Which lines of the records below contain the word "green"? Report each of them in full.

Extracted records below:

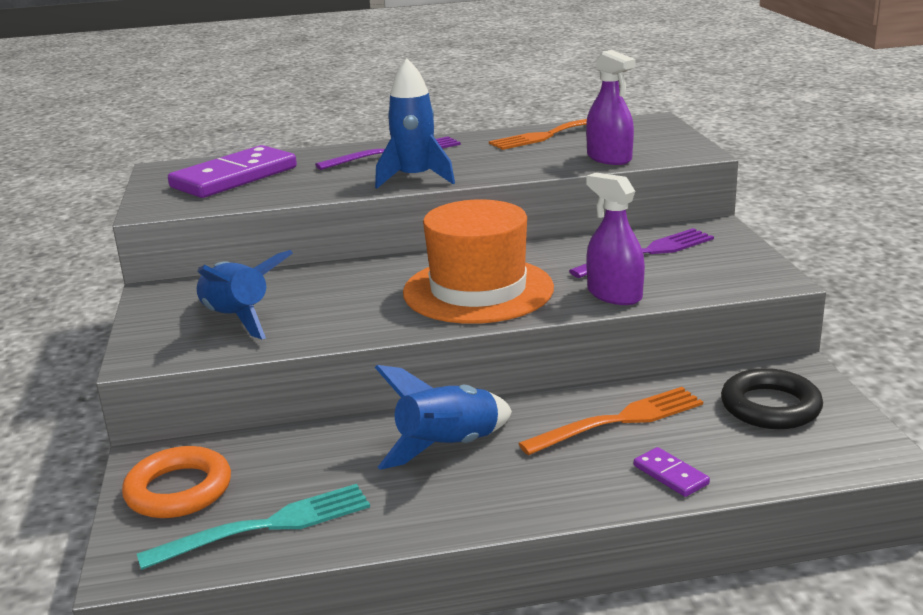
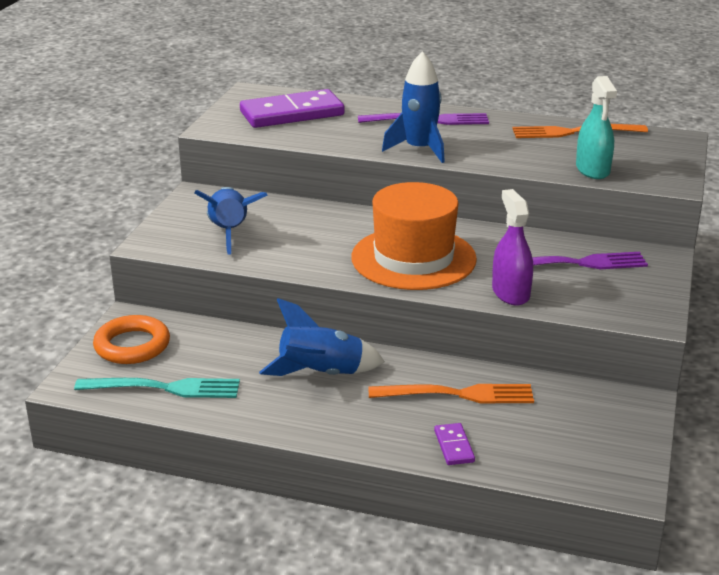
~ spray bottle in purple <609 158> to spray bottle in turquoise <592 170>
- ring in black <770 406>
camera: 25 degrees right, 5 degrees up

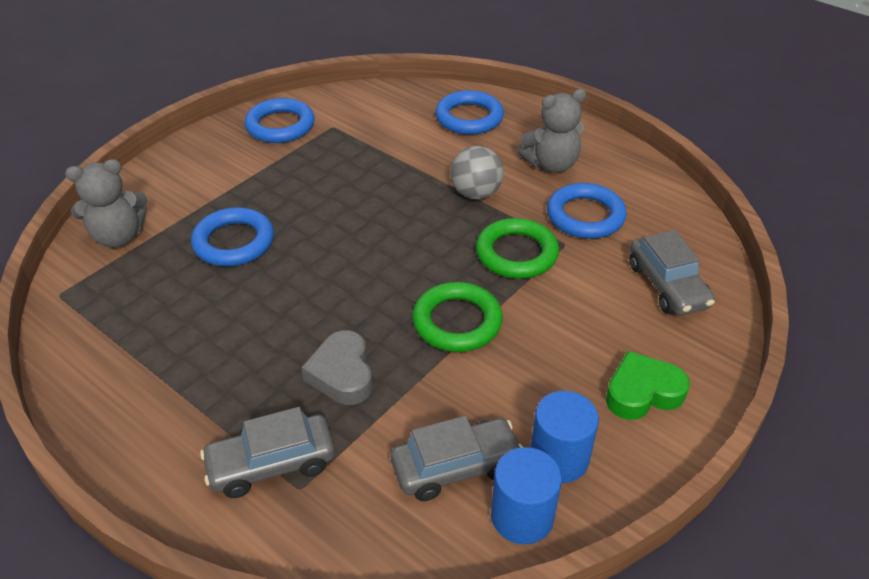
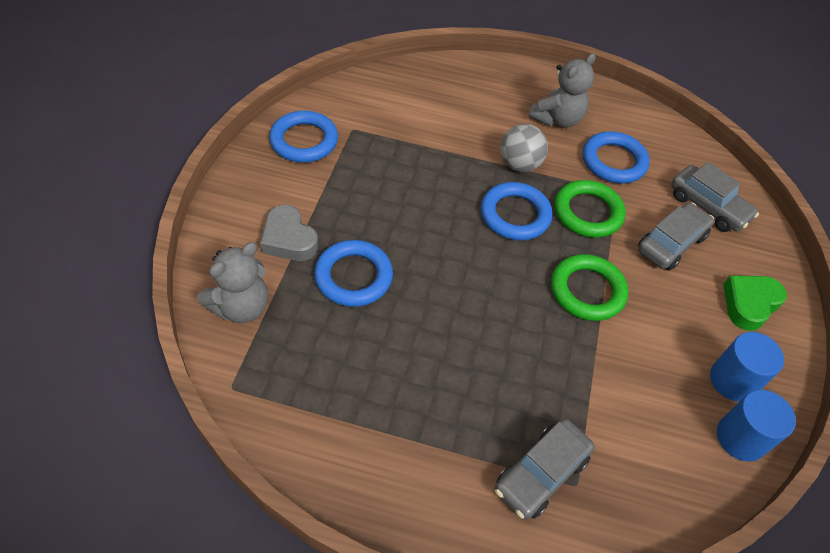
~ heart in grey <342 373> to <288 239>
~ ring in blue <469 118> to <515 215>
~ car in grey <456 467> to <671 243>
camera: 30 degrees left, 10 degrees up

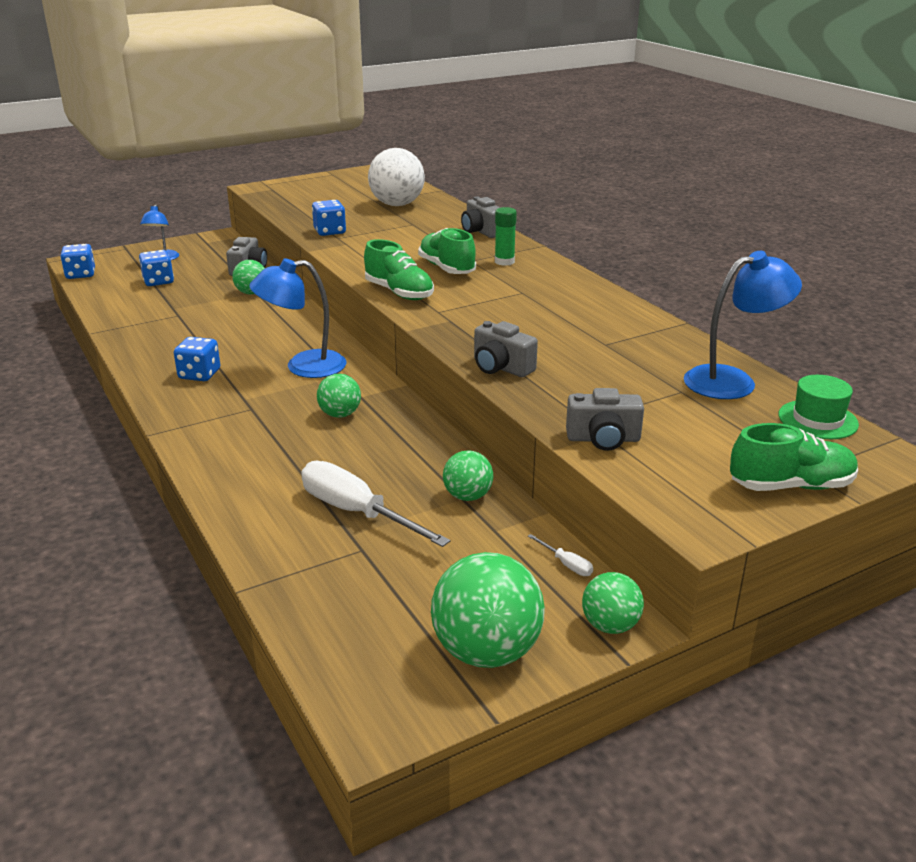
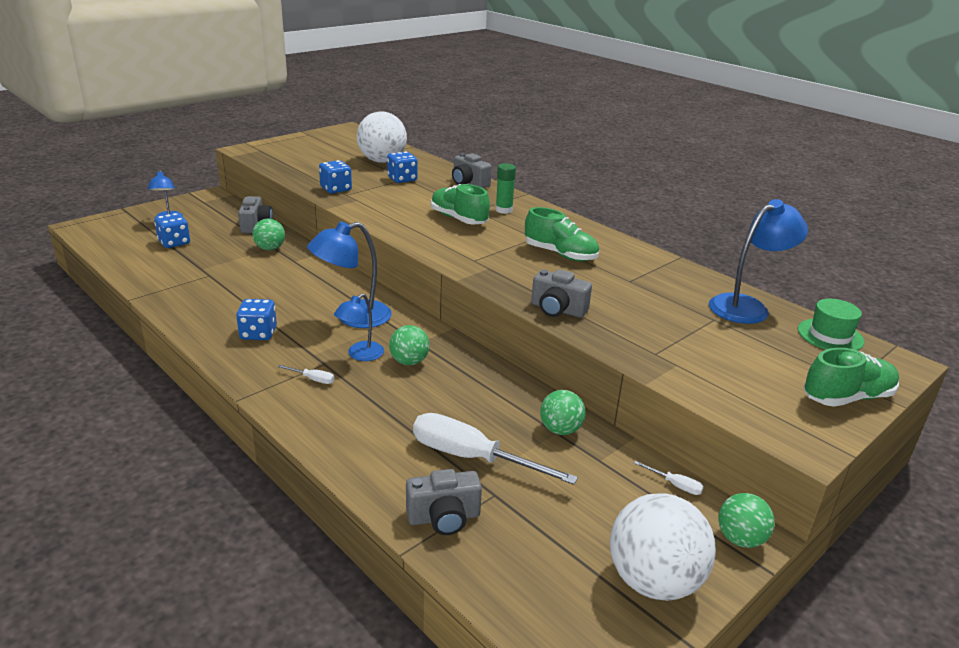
+ screwdriver in white <313 379>
+ lamp in blue <360 355>
~ dice in blue <81 274> to <402 179>
~ camera in grey <603 439> to <444 518>
~ shoe in green <399 293> to <560 254>
~ ball in green <486 651> to ball in white <653 581>
camera: 15 degrees left, 0 degrees up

End of Extracted records.

* [Solution]
~ shoe in green <399 293> to <560 254>
~ ball in green <486 651> to ball in white <653 581>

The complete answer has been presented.